Your answer must consist of exactly the lines below, starting with the line with "camera: 120 degrees left, 15 degrees up" and going on through the line with "(584, 414) = (371, 74): pink truck -> none", and nothing else.
● ● ● ● ● ● ●
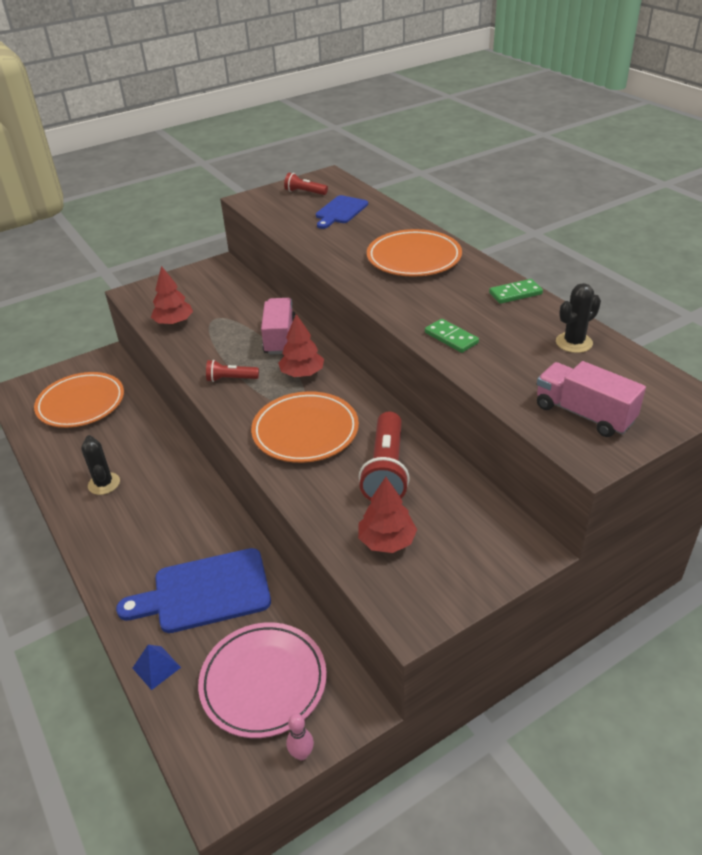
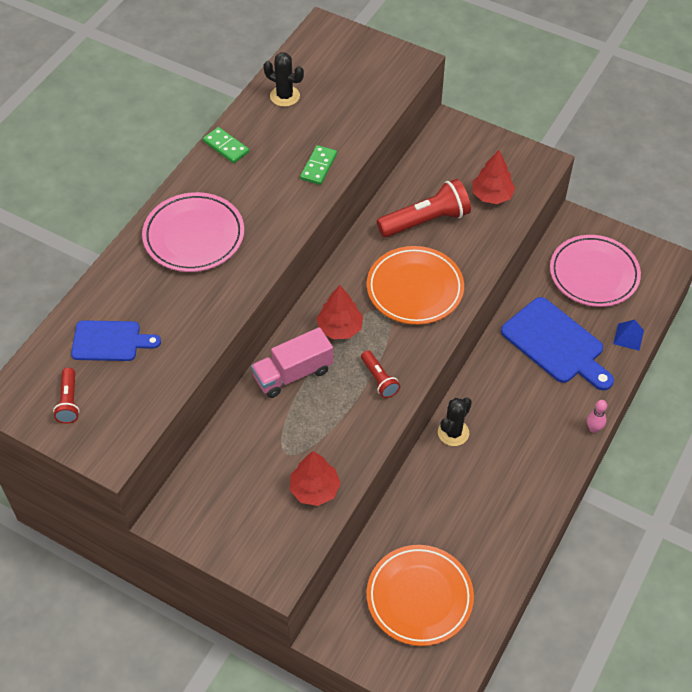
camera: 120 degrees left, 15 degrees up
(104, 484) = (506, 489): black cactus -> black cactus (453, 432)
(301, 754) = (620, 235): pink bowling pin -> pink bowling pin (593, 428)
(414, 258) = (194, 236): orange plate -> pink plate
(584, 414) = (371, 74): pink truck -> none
● ● ● ● ● ● ●
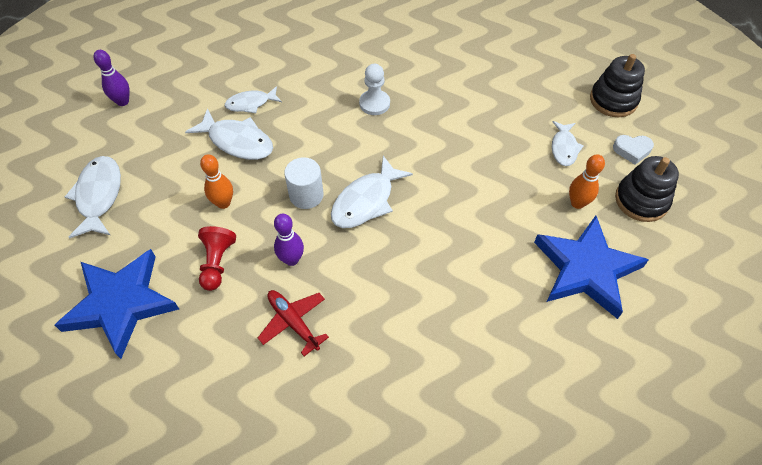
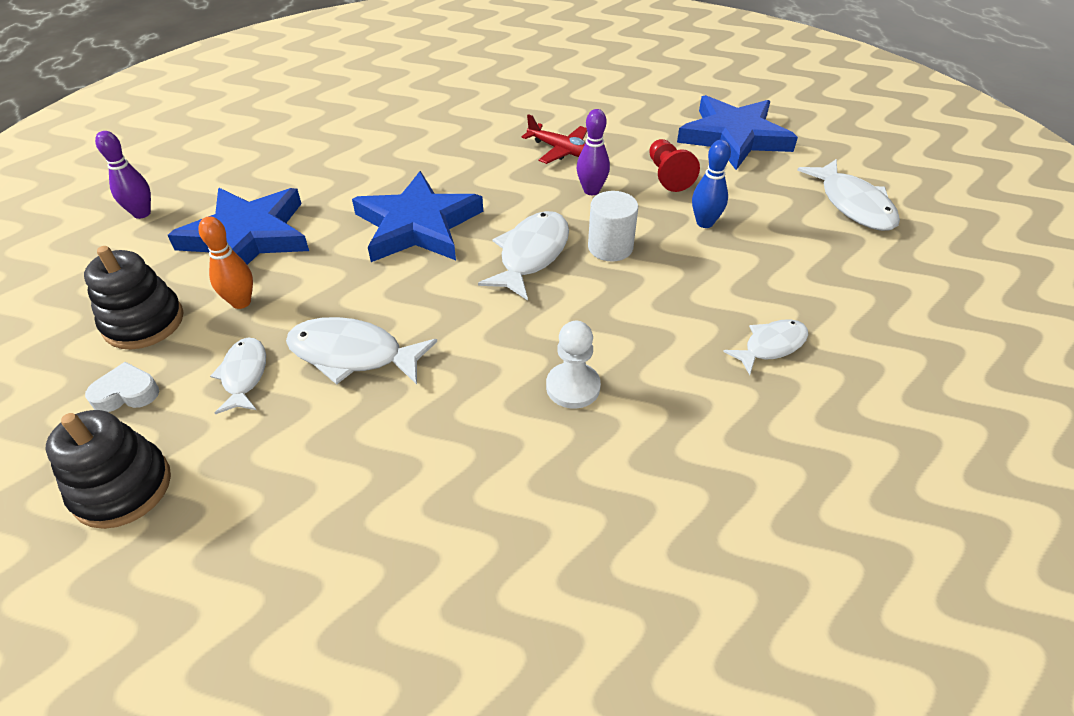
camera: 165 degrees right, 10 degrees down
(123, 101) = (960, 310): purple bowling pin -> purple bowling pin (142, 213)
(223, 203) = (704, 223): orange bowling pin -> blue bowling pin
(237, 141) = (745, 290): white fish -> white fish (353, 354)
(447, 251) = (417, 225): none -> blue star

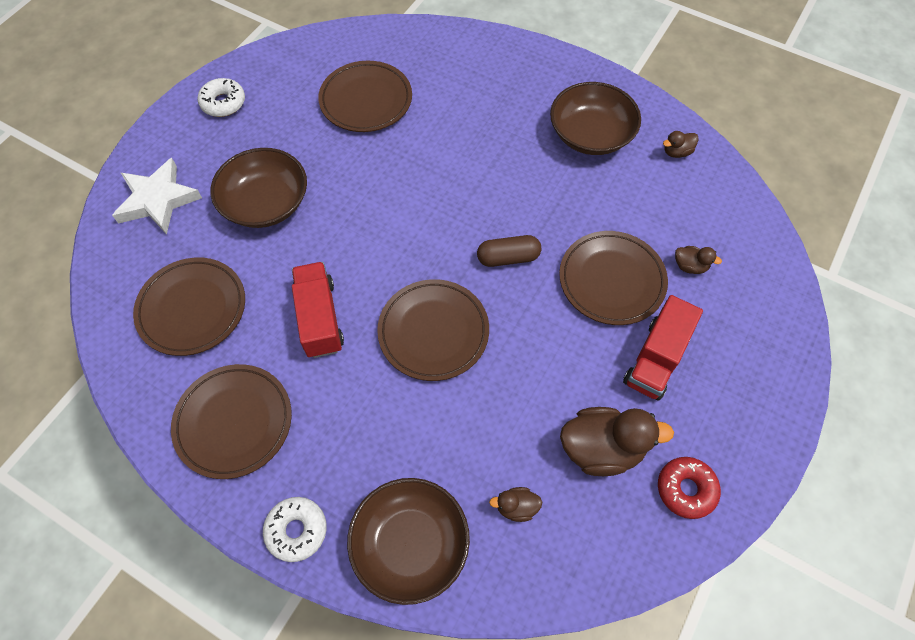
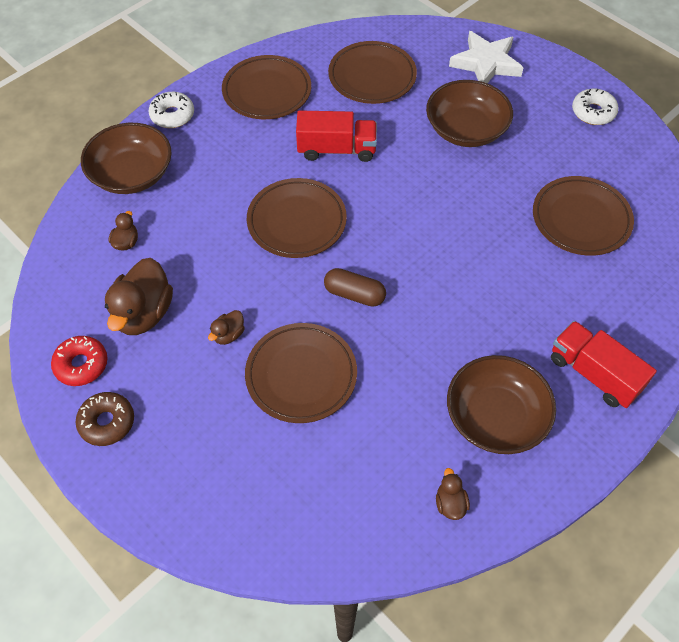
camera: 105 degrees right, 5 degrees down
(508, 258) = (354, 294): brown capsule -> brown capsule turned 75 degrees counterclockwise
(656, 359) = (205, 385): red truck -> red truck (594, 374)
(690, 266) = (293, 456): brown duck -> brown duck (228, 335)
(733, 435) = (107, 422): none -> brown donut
● ● ● ● ● ● ●
Answer to the exercise =
camera: 120 degrees left, 15 degrees up
(104, 484) = (506, 489): black cactus -> black cactus (453, 432)
(301, 754) = (620, 235): pink bowling pin -> pink bowling pin (593, 428)
(414, 258) = (194, 236): orange plate -> pink plate
(584, 414) = (371, 74): pink truck -> none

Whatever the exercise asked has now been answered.